*DATASET CONTENT*.
---+---

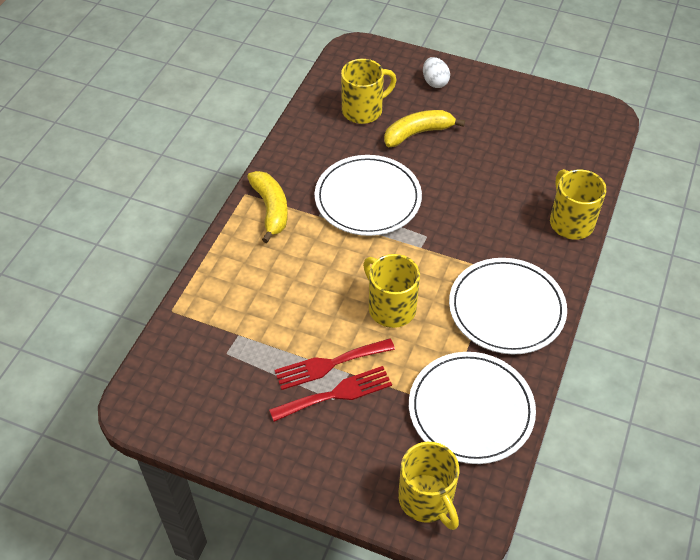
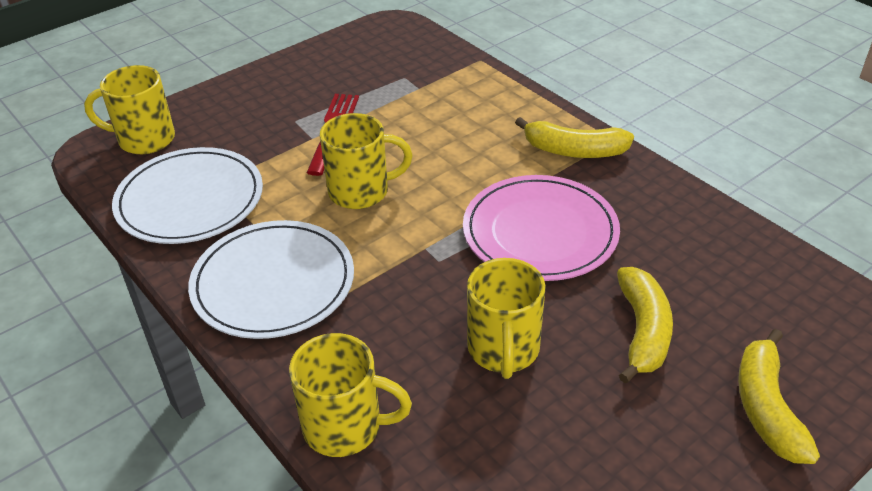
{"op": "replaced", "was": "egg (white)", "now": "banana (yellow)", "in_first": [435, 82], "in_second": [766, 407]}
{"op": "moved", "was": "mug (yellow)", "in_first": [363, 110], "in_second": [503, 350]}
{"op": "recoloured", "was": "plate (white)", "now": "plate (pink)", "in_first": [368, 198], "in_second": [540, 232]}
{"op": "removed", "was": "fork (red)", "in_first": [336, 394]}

---+---

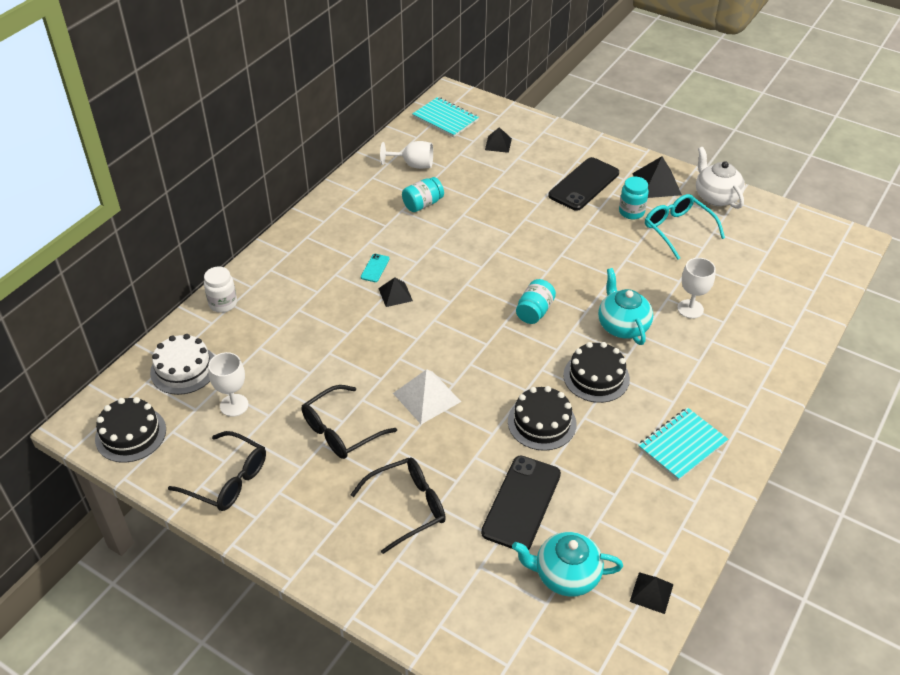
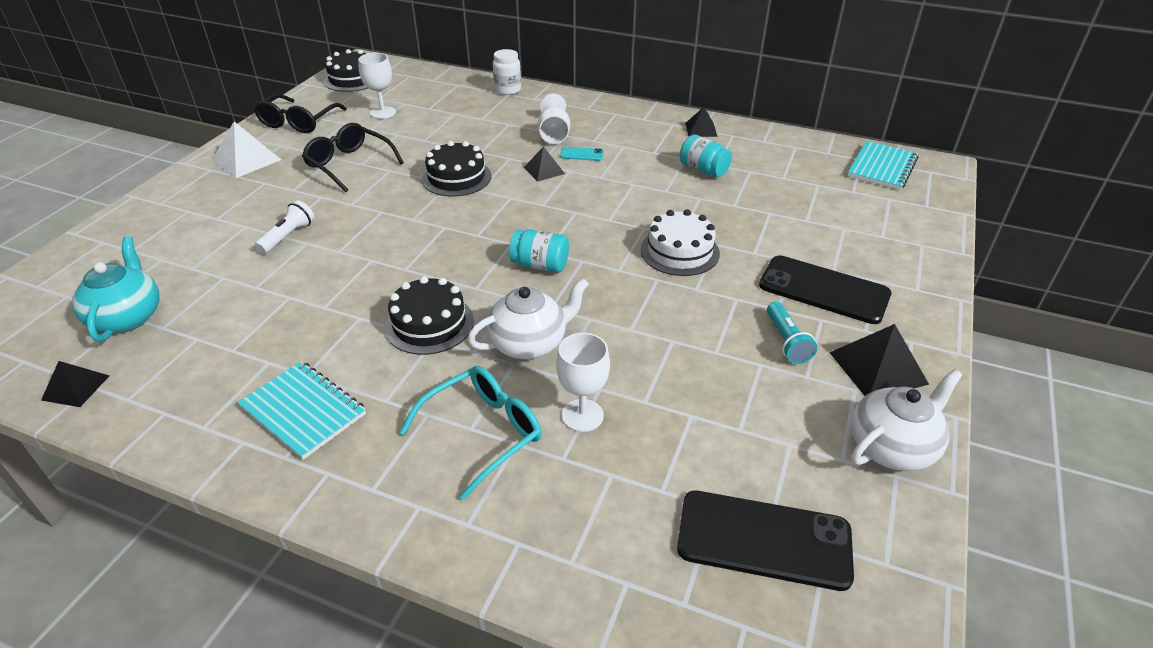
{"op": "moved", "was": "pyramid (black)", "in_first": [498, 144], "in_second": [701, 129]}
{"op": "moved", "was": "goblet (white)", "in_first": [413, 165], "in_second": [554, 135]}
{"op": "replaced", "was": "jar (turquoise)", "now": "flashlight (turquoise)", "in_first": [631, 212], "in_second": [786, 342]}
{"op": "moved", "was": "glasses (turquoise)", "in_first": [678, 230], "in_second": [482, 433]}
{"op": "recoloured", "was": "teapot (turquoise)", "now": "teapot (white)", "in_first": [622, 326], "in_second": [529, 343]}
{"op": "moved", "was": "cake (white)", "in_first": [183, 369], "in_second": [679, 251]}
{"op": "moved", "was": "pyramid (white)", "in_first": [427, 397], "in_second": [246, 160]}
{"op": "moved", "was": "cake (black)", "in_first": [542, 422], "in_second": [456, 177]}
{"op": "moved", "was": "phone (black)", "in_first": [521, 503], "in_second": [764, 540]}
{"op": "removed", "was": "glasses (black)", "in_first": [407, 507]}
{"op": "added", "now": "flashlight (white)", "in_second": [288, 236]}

---+---

Tally the lines of the data that include the word "black". Reply with the number only.

4